§ **What is being asked**:
Each entry needs to be copied exactly, with nothing left out.

★ ★ ★ ★ ★

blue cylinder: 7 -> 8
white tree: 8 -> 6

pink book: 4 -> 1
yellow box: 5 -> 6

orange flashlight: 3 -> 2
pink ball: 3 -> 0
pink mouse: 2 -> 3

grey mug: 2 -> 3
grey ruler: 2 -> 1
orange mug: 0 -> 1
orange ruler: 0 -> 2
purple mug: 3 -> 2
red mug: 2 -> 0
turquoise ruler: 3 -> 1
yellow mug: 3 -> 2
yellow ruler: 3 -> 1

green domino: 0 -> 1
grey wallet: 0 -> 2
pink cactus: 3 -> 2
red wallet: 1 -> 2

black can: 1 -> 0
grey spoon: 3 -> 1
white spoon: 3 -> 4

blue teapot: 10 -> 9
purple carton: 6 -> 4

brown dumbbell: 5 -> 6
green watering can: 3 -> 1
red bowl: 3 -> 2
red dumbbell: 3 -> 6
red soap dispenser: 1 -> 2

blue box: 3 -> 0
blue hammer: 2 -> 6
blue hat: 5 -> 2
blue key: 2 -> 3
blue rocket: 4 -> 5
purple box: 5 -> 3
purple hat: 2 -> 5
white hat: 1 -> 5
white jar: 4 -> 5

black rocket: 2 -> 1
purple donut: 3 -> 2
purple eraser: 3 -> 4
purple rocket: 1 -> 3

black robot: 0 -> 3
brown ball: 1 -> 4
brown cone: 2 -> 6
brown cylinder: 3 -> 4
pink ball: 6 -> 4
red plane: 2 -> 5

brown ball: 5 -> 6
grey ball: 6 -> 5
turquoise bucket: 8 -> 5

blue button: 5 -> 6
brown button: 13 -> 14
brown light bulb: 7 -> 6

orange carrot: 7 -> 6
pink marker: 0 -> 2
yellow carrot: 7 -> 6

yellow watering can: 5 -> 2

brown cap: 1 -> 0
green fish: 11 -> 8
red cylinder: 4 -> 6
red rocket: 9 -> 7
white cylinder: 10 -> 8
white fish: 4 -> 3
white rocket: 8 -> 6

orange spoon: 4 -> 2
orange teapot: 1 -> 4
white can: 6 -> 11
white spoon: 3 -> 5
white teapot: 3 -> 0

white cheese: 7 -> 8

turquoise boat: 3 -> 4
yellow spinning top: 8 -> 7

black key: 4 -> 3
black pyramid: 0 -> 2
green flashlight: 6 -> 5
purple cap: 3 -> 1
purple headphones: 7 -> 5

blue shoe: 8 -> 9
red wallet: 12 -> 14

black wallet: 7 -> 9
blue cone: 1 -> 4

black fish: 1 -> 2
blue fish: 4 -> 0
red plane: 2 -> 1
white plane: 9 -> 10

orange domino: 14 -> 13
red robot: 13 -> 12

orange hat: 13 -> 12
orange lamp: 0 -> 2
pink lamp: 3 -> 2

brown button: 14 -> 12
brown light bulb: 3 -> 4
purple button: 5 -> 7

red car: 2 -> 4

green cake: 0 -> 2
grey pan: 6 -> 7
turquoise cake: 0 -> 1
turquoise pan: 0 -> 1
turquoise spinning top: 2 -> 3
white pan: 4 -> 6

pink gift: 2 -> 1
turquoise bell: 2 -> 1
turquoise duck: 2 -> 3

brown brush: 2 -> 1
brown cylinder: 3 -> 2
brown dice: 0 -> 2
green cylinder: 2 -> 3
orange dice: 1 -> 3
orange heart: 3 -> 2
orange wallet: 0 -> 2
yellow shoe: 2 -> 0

★ ★ ★ ★ ★

§ **Exercise result**:
blue cylinder: 7 -> 8
white tree: 8 -> 6

pink book: 4 -> 1
yellow box: 5 -> 6

orange flashlight: 3 -> 2
pink ball: 3 -> 0
pink mouse: 2 -> 3

grey mug: 2 -> 3
grey ruler: 2 -> 1
orange mug: 0 -> 1
orange ruler: 0 -> 2
purple mug: 3 -> 2
red mug: 2 -> 0
turquoise ruler: 3 -> 1
yellow mug: 3 -> 2
yellow ruler: 3 -> 1

green domino: 0 -> 1
grey wallet: 0 -> 2
pink cactus: 3 -> 2
red wallet: 1 -> 2

black can: 1 -> 0
grey spoon: 3 -> 1
white spoon: 3 -> 4

blue teapot: 10 -> 9
purple carton: 6 -> 4

brown dumbbell: 5 -> 6
green watering can: 3 -> 1
red bowl: 3 -> 2
red dumbbell: 3 -> 6
red soap dispenser: 1 -> 2

blue box: 3 -> 0
blue hammer: 2 -> 6
blue hat: 5 -> 2
blue key: 2 -> 3
blue rocket: 4 -> 5
purple box: 5 -> 3
purple hat: 2 -> 5
white hat: 1 -> 5
white jar: 4 -> 5

black rocket: 2 -> 1
purple donut: 3 -> 2
purple eraser: 3 -> 4
purple rocket: 1 -> 3

black robot: 0 -> 3
brown ball: 1 -> 4
brown cone: 2 -> 6
brown cylinder: 3 -> 4
pink ball: 6 -> 4
red plane: 2 -> 5

brown ball: 5 -> 6
grey ball: 6 -> 5
turquoise bucket: 8 -> 5

blue button: 5 -> 6
brown button: 13 -> 14
brown light bulb: 7 -> 6

orange carrot: 7 -> 6
pink marker: 0 -> 2
yellow carrot: 7 -> 6

yellow watering can: 5 -> 2

brown cap: 1 -> 0
green fish: 11 -> 8
red cylinder: 4 -> 6
red rocket: 9 -> 7
white cylinder: 10 -> 8
white fish: 4 -> 3
white rocket: 8 -> 6

orange spoon: 4 -> 2
orange teapot: 1 -> 4
white can: 6 -> 11
white spoon: 3 -> 5
white teapot: 3 -> 0

white cheese: 7 -> 8

turquoise boat: 3 -> 4
yellow spinning top: 8 -> 7

black key: 4 -> 3
black pyramid: 0 -> 2
green flashlight: 6 -> 5
purple cap: 3 -> 1
purple headphones: 7 -> 5

blue shoe: 8 -> 9
red wallet: 12 -> 14

black wallet: 7 -> 9
blue cone: 1 -> 4

black fish: 1 -> 2
blue fish: 4 -> 0
red plane: 2 -> 1
white plane: 9 -> 10

orange domino: 14 -> 13
red robot: 13 -> 12

orange hat: 13 -> 12
orange lamp: 0 -> 2
pink lamp: 3 -> 2

brown button: 14 -> 12
brown light bulb: 3 -> 4
purple button: 5 -> 7

red car: 2 -> 4

green cake: 0 -> 2
grey pan: 6 -> 7
turquoise cake: 0 -> 1
turquoise pan: 0 -> 1
turquoise spinning top: 2 -> 3
white pan: 4 -> 6

pink gift: 2 -> 1
turquoise bell: 2 -> 1
turquoise duck: 2 -> 3

brown brush: 2 -> 1
brown cylinder: 3 -> 2
brown dice: 0 -> 2
green cylinder: 2 -> 3
orange dice: 1 -> 3
orange heart: 3 -> 2
orange wallet: 0 -> 2
yellow shoe: 2 -> 0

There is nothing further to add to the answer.